WHAT YOU SHOULD DO: Retype only the lines from the top of the records to the line with "none -> tan brick H5:K5 level 1", including that line but none of the pictures.

== DATA PROVIDED

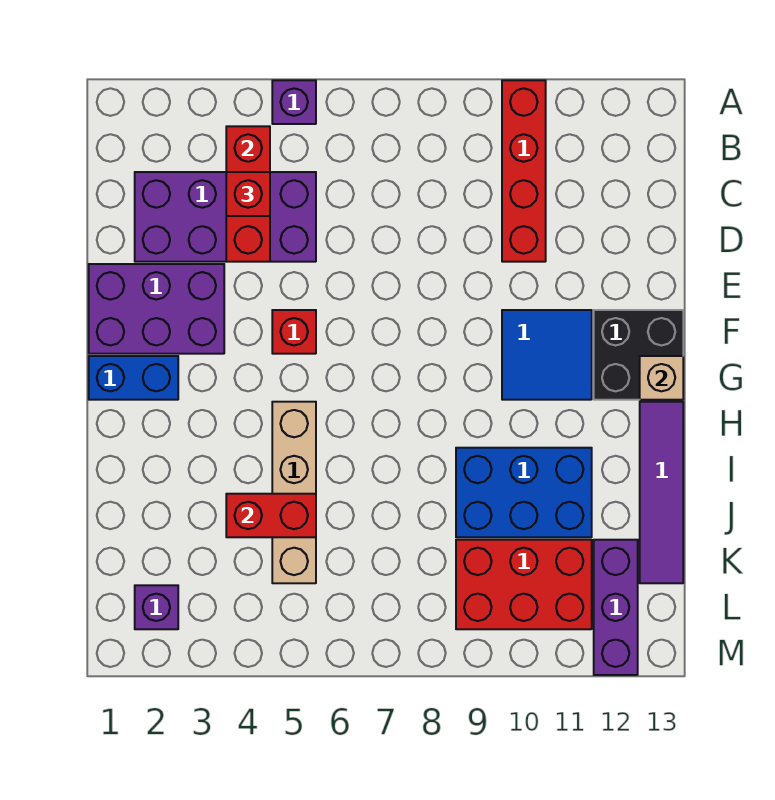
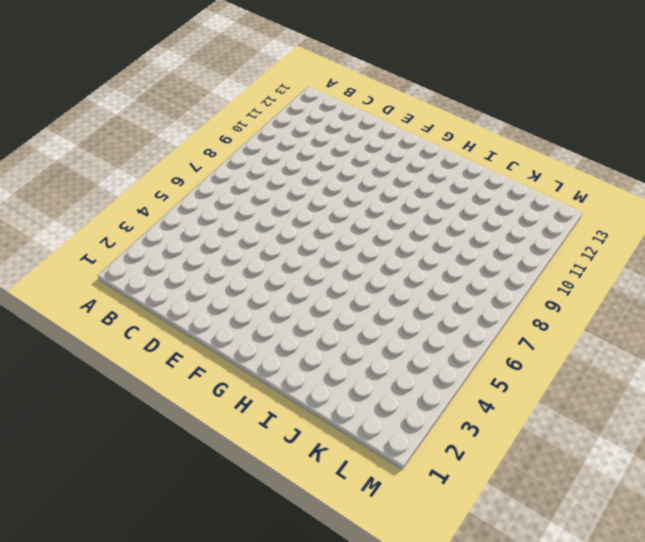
none -> purple brick A5 level 1
none -> red brick A10:D10 level 1
none -> purple brick C2:D5 level 1

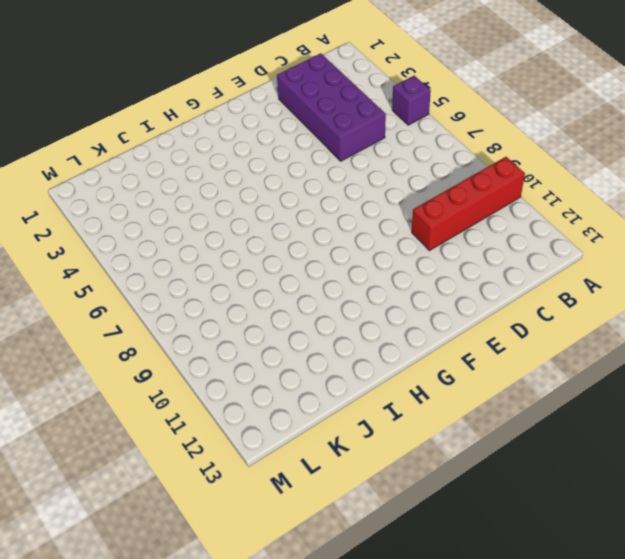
none -> purple brick E1:F3 level 1
none -> red brick F5 level 1
none -> blue tile F10:G11 level 1

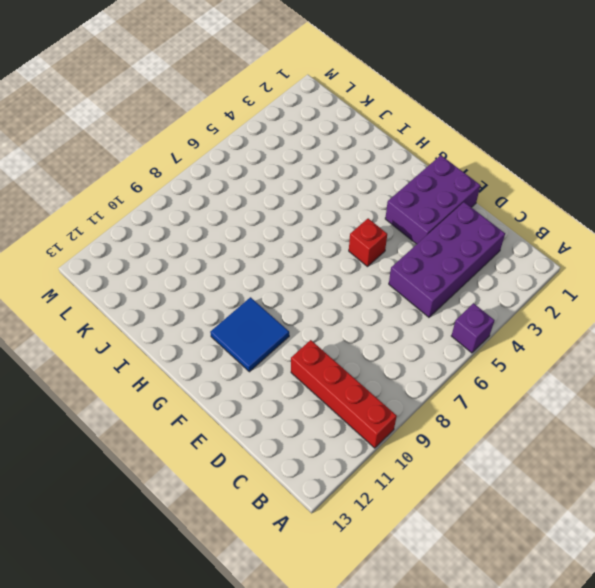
none -> black brick F12:G13 level 1
none -> blue brick G1:G2 level 1
none -> tan brick H5:K5 level 1

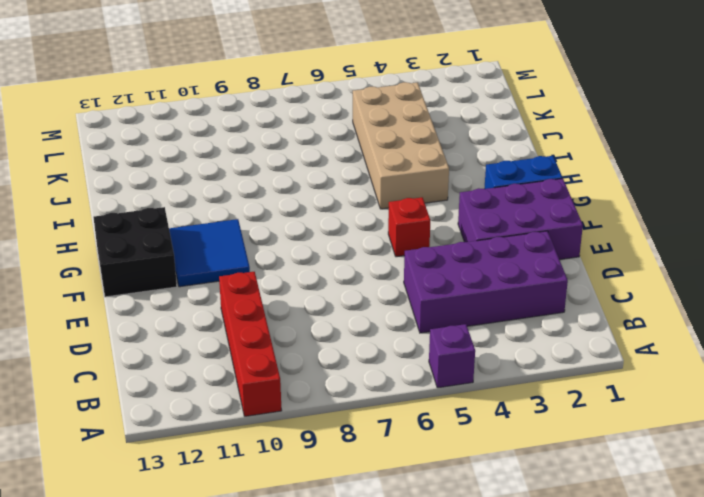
tan brick H4:K5 level 1 -> tan brick H5:K5 level 1
none -> purple tile H13:K13 level 1
none -> blue brick I9:J11 level 1
none -> red brick K9:L11 level 1

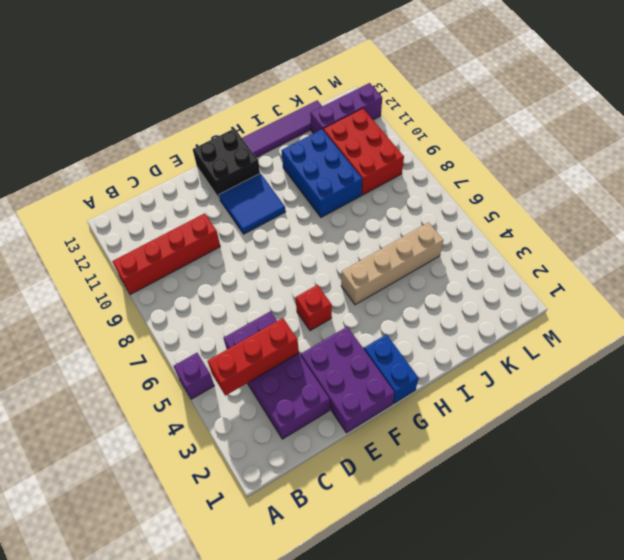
none -> purple brick L2 level 1
none -> tan brick G13 level 2
none -> red brick J4:J5 level 2

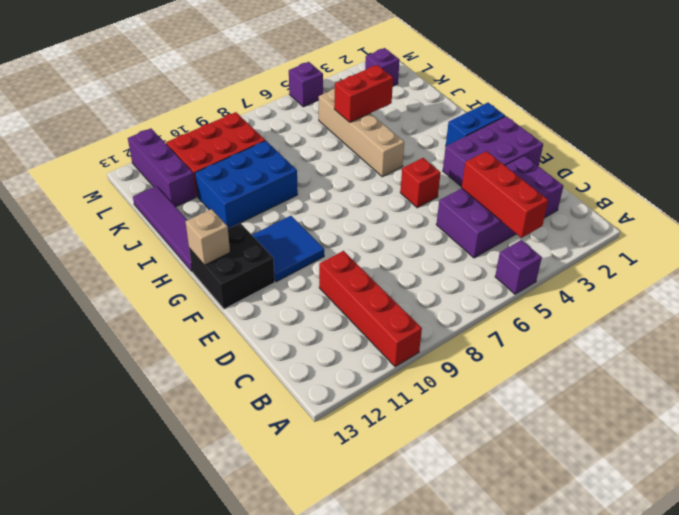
purple brick M5 level 1 -> none
none -> red brick C4 level 3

====

SOLVED PROBLEM:
none -> purple brick A5 level 1
none -> red brick A10:D10 level 1
none -> purple brick C2:D5 level 1

none -> purple brick E1:F3 level 1
none -> red brick F5 level 1
none -> blue tile F10:G11 level 1

none -> black brick F12:G13 level 1
none -> blue brick G1:G2 level 1
none -> tan brick H5:K5 level 1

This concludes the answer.